■ **What to work on**: Copy every one of the items below word for word, keeping their original order and line breaks.

■ **Material for this exercise**:
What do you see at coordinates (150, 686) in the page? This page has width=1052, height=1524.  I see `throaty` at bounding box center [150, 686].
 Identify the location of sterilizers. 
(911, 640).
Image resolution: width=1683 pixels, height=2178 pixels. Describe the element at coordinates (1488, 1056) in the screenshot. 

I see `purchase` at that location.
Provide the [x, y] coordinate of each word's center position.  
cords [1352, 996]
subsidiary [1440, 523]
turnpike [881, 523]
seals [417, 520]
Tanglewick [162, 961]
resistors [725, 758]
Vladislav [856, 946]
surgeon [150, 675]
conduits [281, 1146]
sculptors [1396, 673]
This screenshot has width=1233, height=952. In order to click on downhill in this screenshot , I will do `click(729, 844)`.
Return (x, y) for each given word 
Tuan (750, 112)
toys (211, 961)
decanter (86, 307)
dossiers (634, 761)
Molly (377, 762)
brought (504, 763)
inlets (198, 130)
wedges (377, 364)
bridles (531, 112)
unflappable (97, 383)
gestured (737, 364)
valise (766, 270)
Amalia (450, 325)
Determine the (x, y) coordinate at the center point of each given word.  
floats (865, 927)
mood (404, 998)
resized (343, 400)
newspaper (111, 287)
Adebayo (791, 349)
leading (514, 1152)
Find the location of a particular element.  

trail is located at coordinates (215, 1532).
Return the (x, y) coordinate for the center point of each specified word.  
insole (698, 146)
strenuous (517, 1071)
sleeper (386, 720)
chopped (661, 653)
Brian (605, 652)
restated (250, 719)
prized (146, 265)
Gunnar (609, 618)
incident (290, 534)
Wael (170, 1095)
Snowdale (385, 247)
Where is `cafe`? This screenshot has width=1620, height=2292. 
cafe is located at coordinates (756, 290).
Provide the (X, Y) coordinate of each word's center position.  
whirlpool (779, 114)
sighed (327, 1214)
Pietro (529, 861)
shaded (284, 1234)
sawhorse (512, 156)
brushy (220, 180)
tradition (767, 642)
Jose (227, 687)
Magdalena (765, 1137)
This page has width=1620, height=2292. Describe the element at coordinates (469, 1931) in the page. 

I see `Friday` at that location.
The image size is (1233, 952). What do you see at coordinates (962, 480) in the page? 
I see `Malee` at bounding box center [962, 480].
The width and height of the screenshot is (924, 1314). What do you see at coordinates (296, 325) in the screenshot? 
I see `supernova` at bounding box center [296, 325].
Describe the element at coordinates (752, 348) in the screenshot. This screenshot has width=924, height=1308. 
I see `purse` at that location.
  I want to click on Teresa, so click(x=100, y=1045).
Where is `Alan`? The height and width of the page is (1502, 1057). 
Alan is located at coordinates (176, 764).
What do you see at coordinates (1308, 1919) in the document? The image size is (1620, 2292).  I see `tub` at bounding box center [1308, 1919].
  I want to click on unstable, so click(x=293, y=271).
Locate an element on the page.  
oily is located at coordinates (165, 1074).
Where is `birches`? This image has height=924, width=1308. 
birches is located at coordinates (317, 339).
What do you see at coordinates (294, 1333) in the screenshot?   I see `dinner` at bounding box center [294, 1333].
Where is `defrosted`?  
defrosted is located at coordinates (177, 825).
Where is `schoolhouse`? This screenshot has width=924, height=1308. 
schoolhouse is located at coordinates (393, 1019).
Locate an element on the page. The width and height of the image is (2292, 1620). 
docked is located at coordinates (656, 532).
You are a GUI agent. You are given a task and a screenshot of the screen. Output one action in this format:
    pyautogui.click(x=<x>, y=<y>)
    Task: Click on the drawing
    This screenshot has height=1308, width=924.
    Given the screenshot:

■ **Output of the exercise**:
What do you see at coordinates (150, 686) in the page? This page has width=1052, height=1524.  I see `throaty` at bounding box center [150, 686].
 Identify the location of sterilizers. 
(911, 640).
Image resolution: width=1683 pixels, height=2178 pixels. Describe the element at coordinates (1488, 1056) in the screenshot. 

I see `purchase` at that location.
Provide the [x, y] coordinate of each word's center position.  
cords [1352, 996]
subsidiary [1440, 523]
turnpike [881, 523]
seals [417, 520]
Tanglewick [162, 961]
resistors [725, 758]
Vladislav [856, 946]
surgeon [150, 675]
conduits [281, 1146]
sculptors [1396, 673]
This screenshot has width=1233, height=952. In order to click on downhill in this screenshot , I will do `click(729, 844)`.
Return (x, y) for each given word 
Tuan (750, 112)
toys (211, 961)
decanter (86, 307)
dossiers (634, 761)
Molly (377, 762)
brought (504, 763)
inlets (198, 130)
wedges (377, 364)
bridles (531, 112)
unflappable (97, 383)
gestured (737, 364)
valise (766, 270)
Amalia (450, 325)
Determine the (x, y) coordinate at the center point of each given word.  
floats (865, 927)
mood (404, 998)
resized (343, 400)
newspaper (111, 287)
Adebayo (791, 349)
leading (514, 1152)
Find the location of a particular element.  

trail is located at coordinates (215, 1532).
Return the (x, y) coordinate for the center point of each specified word.  
insole (698, 146)
strenuous (517, 1071)
sleeper (386, 720)
chopped (661, 653)
Brian (605, 652)
restated (250, 719)
prized (146, 265)
Gunnar (609, 618)
incident (290, 534)
Wael (170, 1095)
Snowdale (385, 247)
Where is `cafe`? This screenshot has width=1620, height=2292. 
cafe is located at coordinates (756, 290).
Provide the (X, Y) coordinate of each word's center position.  
whirlpool (779, 114)
sighed (327, 1214)
Pietro (529, 861)
shaded (284, 1234)
sawhorse (512, 156)
brushy (220, 180)
tradition (767, 642)
Jose (227, 687)
Magdalena (765, 1137)
This page has width=1620, height=2292. Describe the element at coordinates (469, 1931) in the page. 

I see `Friday` at that location.
The image size is (1233, 952). What do you see at coordinates (962, 480) in the page? 
I see `Malee` at bounding box center [962, 480].
The width and height of the screenshot is (924, 1314). What do you see at coordinates (296, 325) in the screenshot? 
I see `supernova` at bounding box center [296, 325].
Describe the element at coordinates (752, 348) in the screenshot. This screenshot has width=924, height=1308. 
I see `purse` at that location.
  I want to click on Teresa, so click(x=100, y=1045).
Where is `Alan`? The height and width of the page is (1502, 1057). 
Alan is located at coordinates (176, 764).
What do you see at coordinates (1308, 1919) in the document? The image size is (1620, 2292).  I see `tub` at bounding box center [1308, 1919].
  I want to click on unstable, so click(x=293, y=271).
Locate an element on the page.  
oily is located at coordinates (165, 1074).
Where is `birches`? This image has height=924, width=1308. 
birches is located at coordinates (317, 339).
What do you see at coordinates (294, 1333) in the screenshot?   I see `dinner` at bounding box center [294, 1333].
Where is `defrosted`?  
defrosted is located at coordinates (177, 825).
Where is `schoolhouse`? This screenshot has width=924, height=1308. 
schoolhouse is located at coordinates (393, 1019).
Locate an element on the page. The width and height of the image is (2292, 1620). 
docked is located at coordinates (656, 532).
You are a GUI agent. You are given a task and a screenshot of the screen. Output one action in this format:
    pyautogui.click(x=<x>, y=<y>)
    Task: Click on the drawing
    This screenshot has height=1308, width=924.
    Given the screenshot:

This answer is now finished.